→ Job
Your response should consist of the entries below, reproduced exactly and without their images.

Scene edit records:
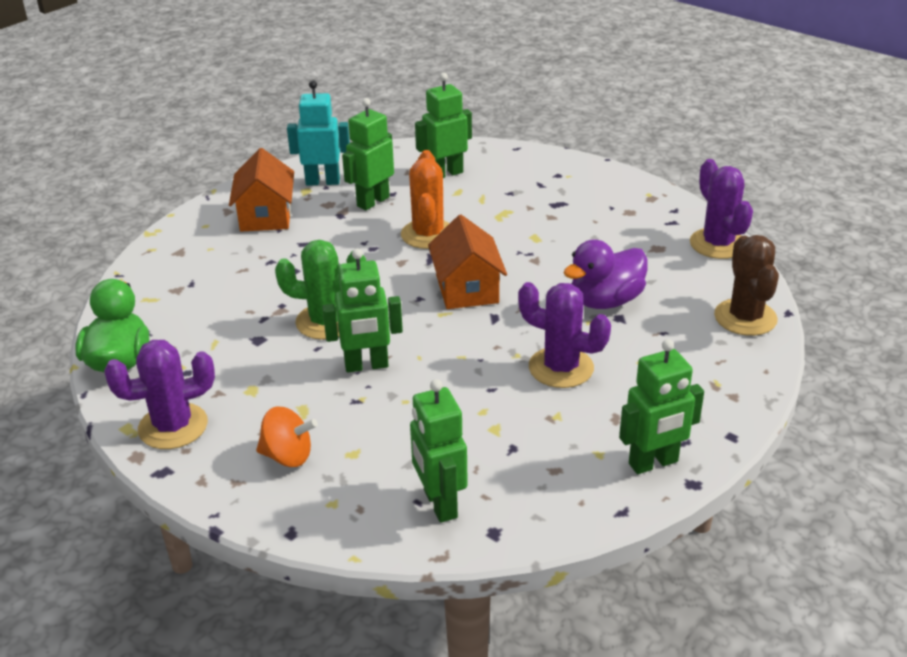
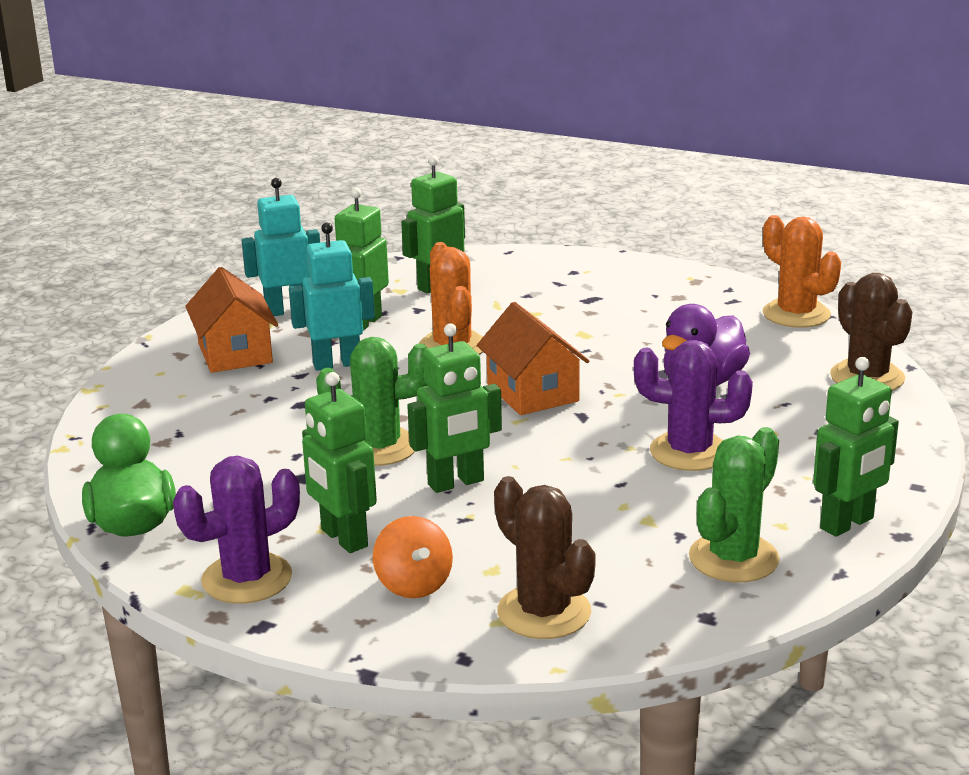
camera: 15 degrees left, 10 degrees down
(288, 456) = (413, 585): orange spinning top -> orange spinning top turned 75 degrees clockwise
(334, 237) = (337, 364): none -> turquoise robot
(371, 502) = (544, 612): none -> brown cactus
(439, 504) = (627, 601): green robot -> green robot (343, 538)
(543, 479) = (733, 558): none -> green cactus
(718, 244) = (796, 314): purple cactus -> orange cactus

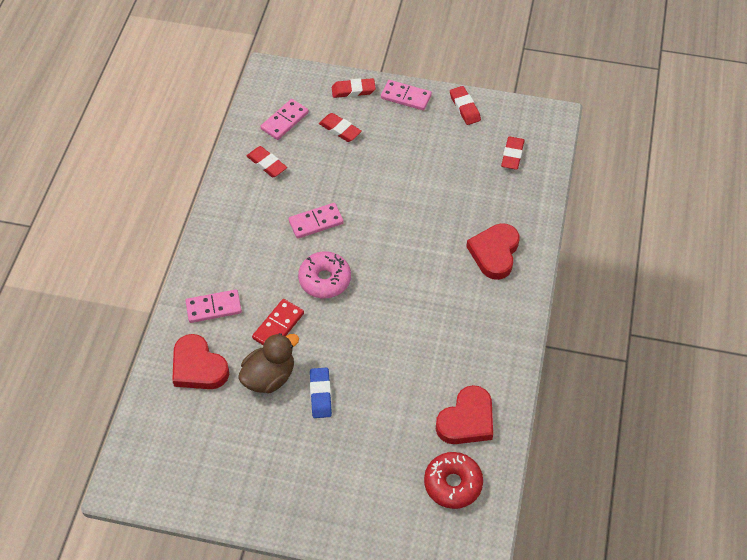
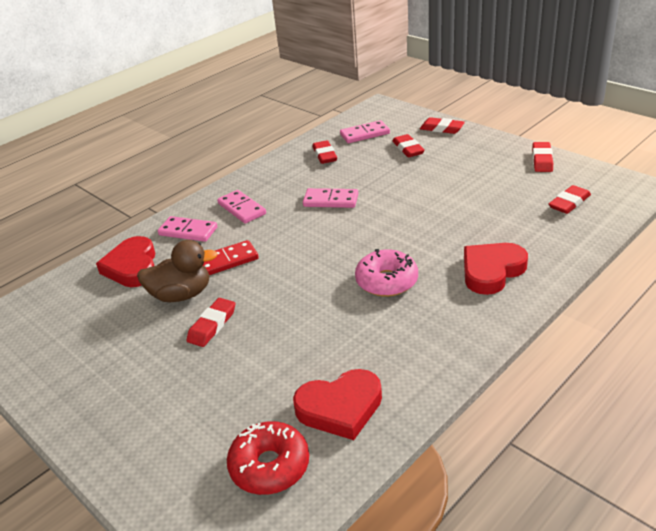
camera: 35 degrees right, 20 degrees down
(320, 394) = (212, 325): blue eraser -> red eraser
(325, 280) = (300, 241): pink donut -> pink donut (386, 281)
(406, 97) = (488, 142): pink domino -> pink domino (241, 209)

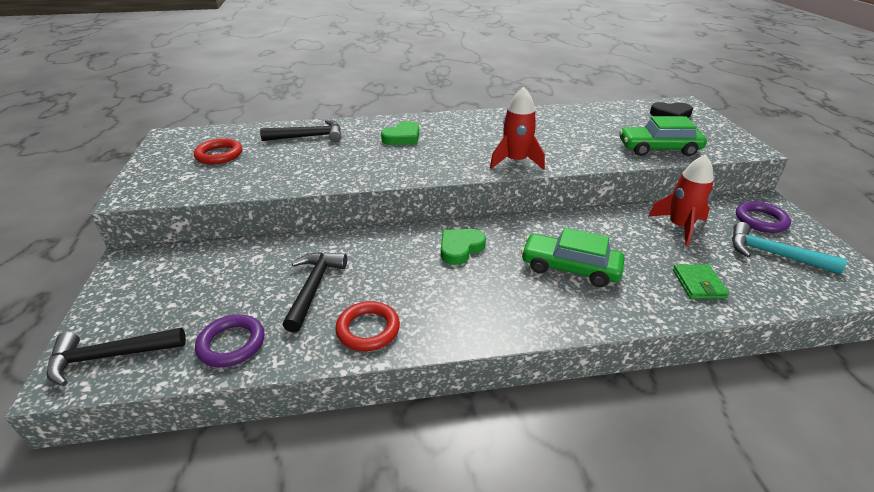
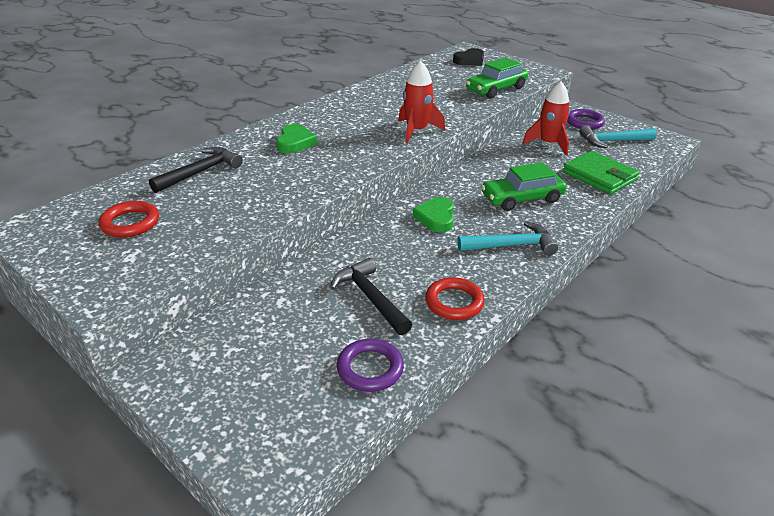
camera: 40 degrees left, 0 degrees up
(110, 357) = (279, 440): black hammer -> none
(494, 307) = (511, 245): none -> turquoise hammer
(698, 284) = (599, 176): green wallet -> green wallet, size x1.69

→ Response
camera: 15 degrees left, 10 degrees down
(288, 456) = (413, 585): orange spinning top -> orange spinning top turned 75 degrees clockwise
(334, 237) = (337, 364): none -> turquoise robot
(371, 502) = (544, 612): none -> brown cactus
(439, 504) = (627, 601): green robot -> green robot (343, 538)
(543, 479) = (733, 558): none -> green cactus
(718, 244) = (796, 314): purple cactus -> orange cactus

camera: 35 degrees right, 20 degrees down
(320, 394) = (212, 325): blue eraser -> red eraser
(325, 280) = (300, 241): pink donut -> pink donut (386, 281)
(406, 97) = (488, 142): pink domino -> pink domino (241, 209)

camera: 40 degrees left, 0 degrees up
(110, 357) = (279, 440): black hammer -> none
(494, 307) = (511, 245): none -> turquoise hammer
(698, 284) = (599, 176): green wallet -> green wallet, size x1.69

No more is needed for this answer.